▶ **GIVEN PROBLEM**
Find each line in the records that contains the string "part", matching case exactly, and copy every such line.
• • • • • • •
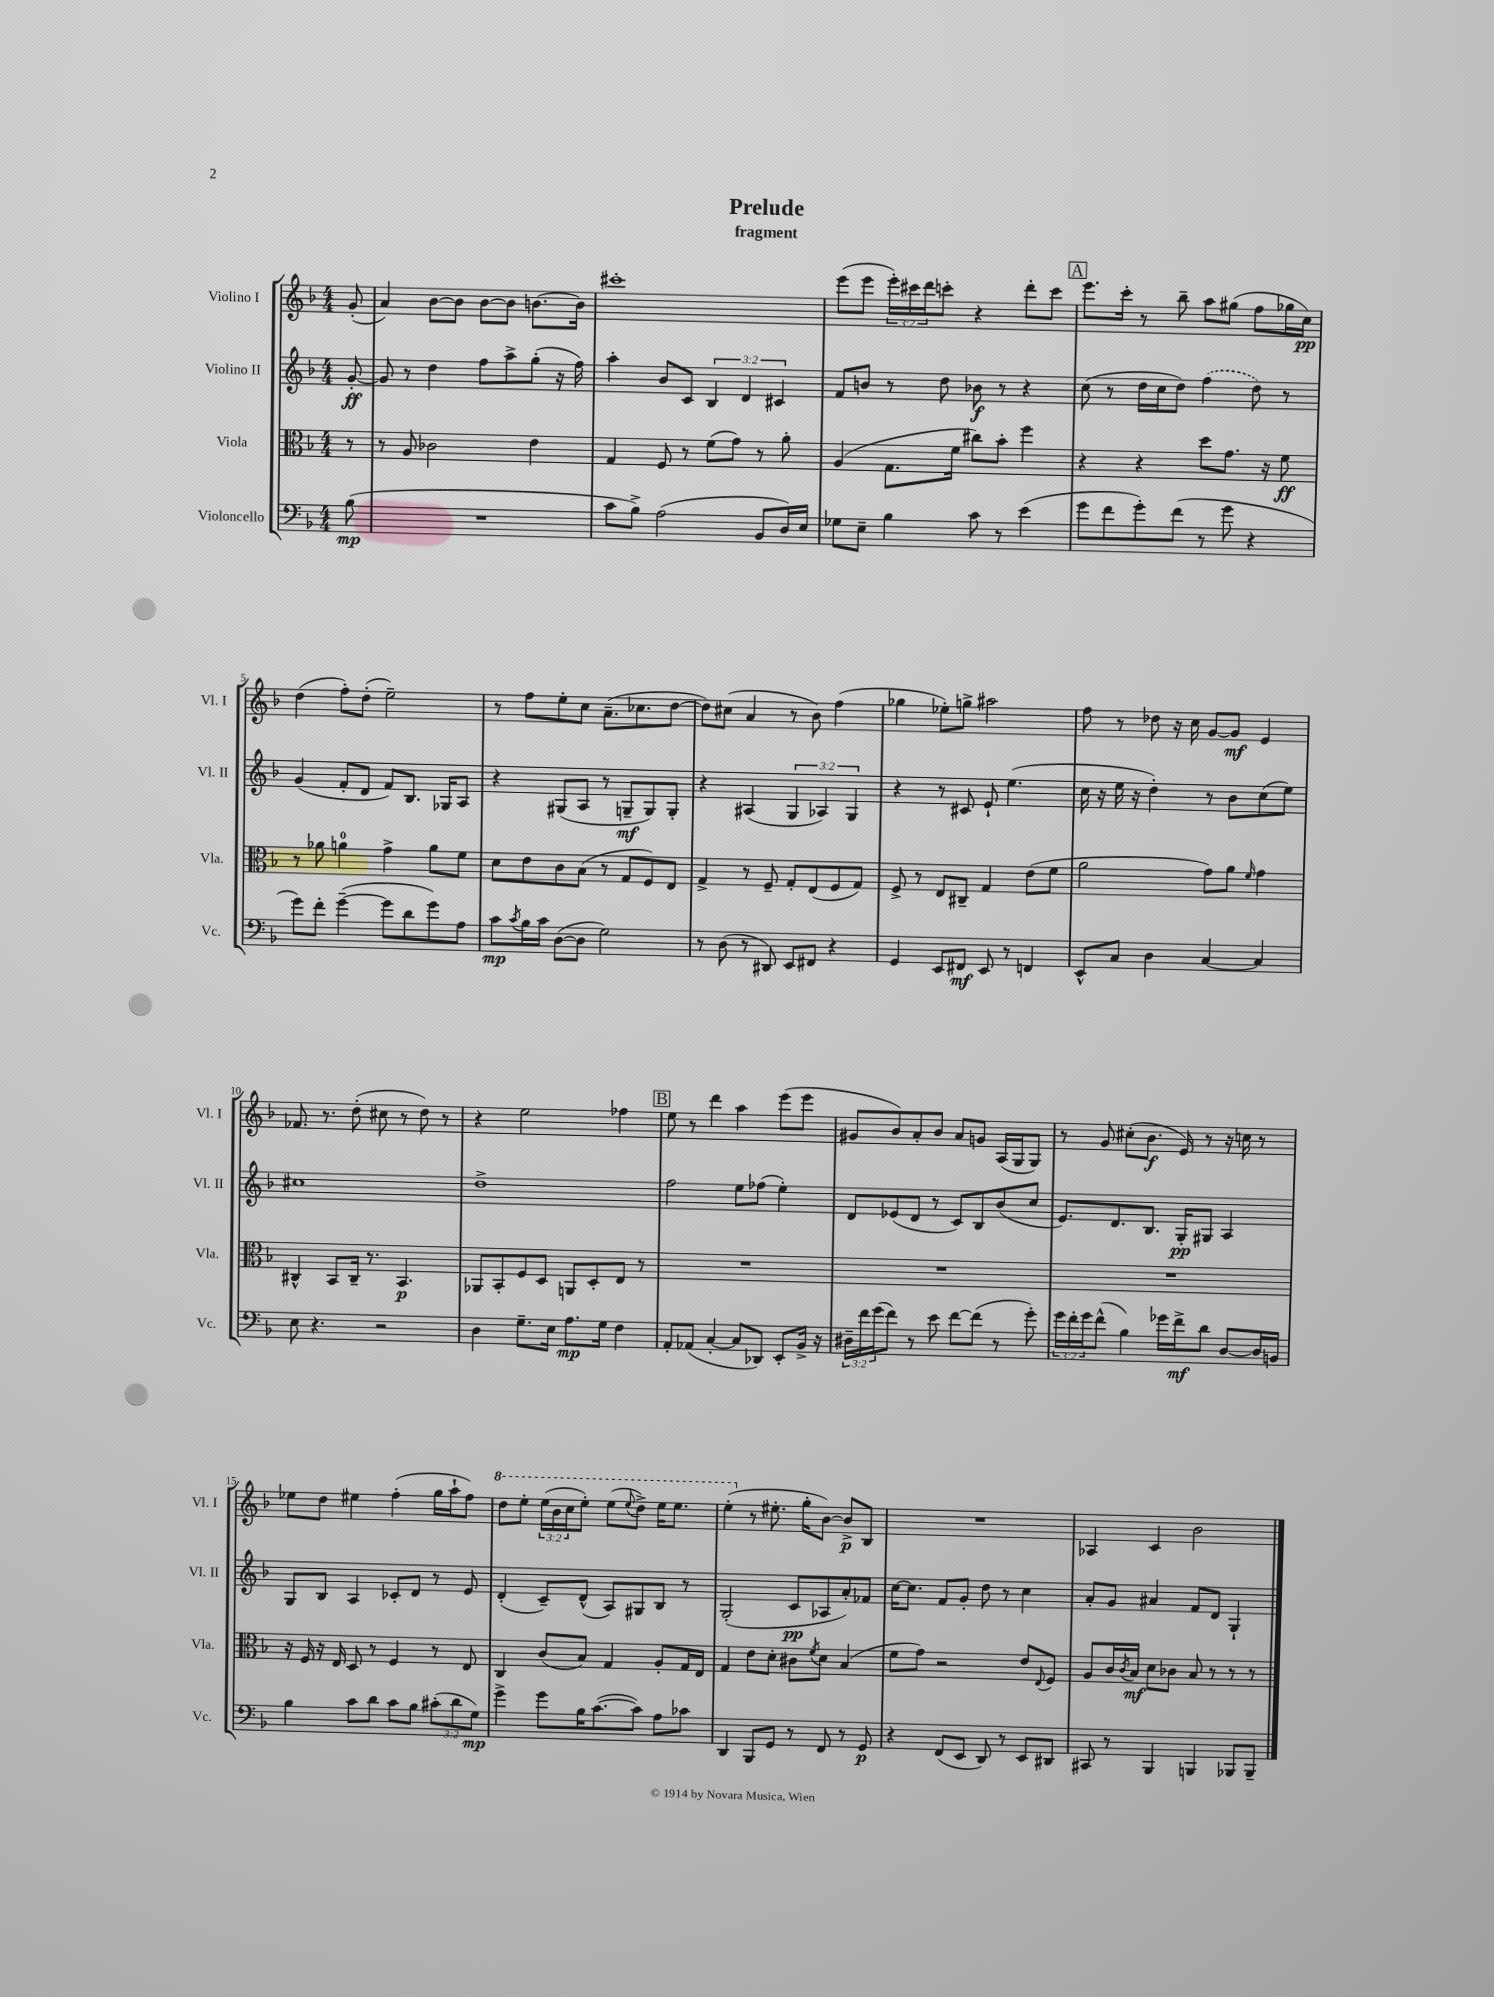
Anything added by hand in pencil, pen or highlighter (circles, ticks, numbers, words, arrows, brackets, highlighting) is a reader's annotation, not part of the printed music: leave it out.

**kern	**kern	**kern	**kern
*staff4	*staff3	*staff2	*staff1
*clefF4	*clefC3	*clefG2	*clefG2
*k[b-]	*k[b-]	*k[b-]	*k[b-]
*M4/4	*M4/4	*M4/4	*M4/4
(8B-	8r	[8g'	(8g'
=	=	=	=
1r	8r	8g]	4a)
.	8A	8r	.
.	2c-	4dd	[8b-
.	.	.	8b-]
.	.	8ff	[8b-
.	.	8aa^	8b-]
.	4e	(8gg'	[8.b
.	.	16r	.
.	.	16ff)	16b]
=	=	=	=
8c	4G	4aa'	1ccc#'
8B-^)	.	.	.
(2A	8F	8b-	.
.	8r	8c	.
.	(8f	6B-	.
.	8g)	.	.
.	.	6d	.
8BB-	8r	.	.
.	.	6c#	.
16D)	8a'	.	.
16E	.	.	.
=	=	=	=
8G-	(4A	8f	(8eee
8E~	.	8b	8eee
4B-	8.G	8r	24eee')
.	.	.	24ccc#
.	.	.	24ddd
.	.	8dd	8ccc'
.	16f	.	.
8c	8cc#)	8b-	4r
8r	8b-'	8r	.
(4e	4ff	4r	8ddd'
.	.	.	8ccc
=	=	=	=
8g	4r	(8cc	8.eee
8f	.	8r	.
.	.	.	16ccc'
8g')	4r	16dd	8r
.	.	16cc	.
(8f	.	8dd)	8bb-~
8r	8dd	(4ff	8aa
8g	8.g	.	(8gg#
4r	.	8dd)	8ff
.	16r	.	.
.	8f	8r	16gg-
.	.	.	16cc)
=	=	=	=
8g)	8r	(4g	(4dd
8f'	8a-	.	.
([4g~	4a	8f'	8ff')
.	.	8d	(8dd'
8g]	4g^	8f)	2ee~)
8d	.	8.B-	.
8g)	8a	.	.
.	.	16G-	.
8A	8f	8A	.
=	=	=	=
8c	8d	4r	8r
8qc	.	.	.
16B-	8e	.	8ff
16c	.	.	.
([8D	8c	(8G#	8ee'
8D]	(8B-	8A	8cc
2G)	8r	8r	(8.a~
.	8G	8G~	.
.	.	.	8.cc-
.	8F)	8G)	.
.	8E	8G'	[8dd
=	=	=	=
8r	4G^	4r	8dd])
(8D	.	.	(8cc#
8r	8r	(4A#	4a
8DD#)	8F~	.	.
8EE	8G'	6G	8r
8FF#	(8E	.	8b-)
.	.	6A-)	.
4r	8F	.	(4ff
.	.	6G	.
.	8G)	.	.
=	=	=	=
4GG	8F^	4r	4gg-
.	8r	.	.
8EE	8E	8r	8ee-')
8FF#	8C#~	8c#	8gg^
8EE	4G	8e`	2aa#
8r	.	(4.ee	.
4FF	(8e	.	.
.	8f	.	.
=	=	=	=
8EE^^	2a	16cc	8ff
.	.	16r	.
8C	.	16ee	8r
.	.	16r	.
4D	.	4dd')	8dd-
.	.	.	16r
.	.	.	16cc
[4C	8g)	8r	[8g
.	8a	8b-	8g]
.	16qqf	.	.
4C]	4g	(8cc	4e
.	.	8ee)	.
=	=	=	=
8E	4C#^^	1cc#	8.f-
4.r	.	.	.
.	.	.	8.r
.	8BB-	.	.
.	16C#~	.	(8dd'
.	8.r	.	.
2r	.	.	8cc#
.	4.BB-	.	8r
.	.	.	8dd)
.	.	.	8r
=	=	=	=
4D	8AA-	1dd^	4r
.	8BB-'	.	.
8.G~	8F	.	2ee
.	8D	.	.
16E	.	.	.
8.A	8AA	.	.
.	8D'	.	.
16G	.	.	.
4F	8E	.	4ff-
.	8r	.	.
=	=	=	=
8AA'	1r	2ff	8ee
(8AA-	.	.	8r
[4C'	.	.	4ddd
8C]	.	8ee	4aa
8DD-)	.	(8ff-	.
8EE'	.	4ee')	(8eee
16BB-^	.	.	8eee
16r	.	.	.
=	=	=	=
24D#~	1r	8d	8g#
24f	.	.	.
(24g	.	.	.
8f)	.	(8e-	8b-)
8r	.	8d	8a'
8e	.	8r	8b-
[8f	.	8c)	8a
(8f]	.	8B-	8g
8r	.	(8b-	(16A
.	.	.	16G
8g')	.	8cc	8G)
=	=	=	=
24g	1r	8.e)	8r
24f'	.	.	.
24g	.	.	.
(8f^^	.	.	8g
.	.	8.d	.
4B-)	.	.	(8cc#'
.	.	8.B-	8.b-
16g-	.	.	.
16f^	.	16G'	16e)
8d	.	8G#	8r
[8D	.	4A	16r
.	.	.	16cc
16D]	.	.	8r
16BB	.	.	.
=	=	=	=
4B-	16r	8G	8ee-
.	16F	.	.
.	16r	8B-	8dd
.	16E	.	.
8c	8D	4A	4ee#
8d	8r	.	.
8c	4F	8c-'	(4ff'
8B-	.	8d	.
(12c#'	8r	8r	16gg
.	.	.	16aa`
12d	.	.	.
.	8E	8e	8ff)
12G)	.	.	.
=	=	=	=
4g^	4C	(4d'	8ddd
.	.	.	8eee'
8g	(8c	8c~)	(24eee
.	.	.	24bb-
.	.	.	24ccc
16B-	8B-)	(8d^^	8eee')
([8.c	.	.	.
.	4G	8A)	(8eee
.	.	.	8qqeee
8c])	.	8G#	8ddd^)
8A	8A'	8B-	16eee
.	.	.	8.eee
8c-	16G	8r	.
.	16E	.	.
=	=	=	=
4DD	4G	(2G'	(4eee'
8BBB-	8e	.	8r
8GG	8d'	.	8.ee#'
8r	8c#	8c	.
.	.	.	16gg'
.	8qf	.	.
8FF	8d	8A-	[8b-)
8r	(4B-	8a')	8b-^]
8GG	.	8f-	8B-
=	=	=	=
4r	8f	[16cc	1r
.	.	8.cc]	.
.	8g)	.	.
(8FF	2r	8f	.
8EE	.	8g'	.
8DD)	.	8dd	.
8r	.	8r	.
8EE	8e	4cc	.
.	8qqE	.	.
8DD#	8F	.	.
=	=	=	=
8CC#	8A	8a'	4A-
8r	16c	8g	.
.	8qc	.	.
.	16B-	.	.
4BBB-	8d	4a#	4c
.	8c-	.	.
4BBB	8B-	8f	2b-
.	8r	8d	.
8BBB-	8r	4G`	.
8BBB-~	8r	.	.
==	==	==	==
*-	*-	*-	*-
• • • • • • •
▶ **FINISHED EXERCISE**
Anything added by hand in pencil, pen or highlighter (circles, ticks, numbers, words, arrows, brackets, highlighting) is a reader's annotation, not part of the printed music: leave it out.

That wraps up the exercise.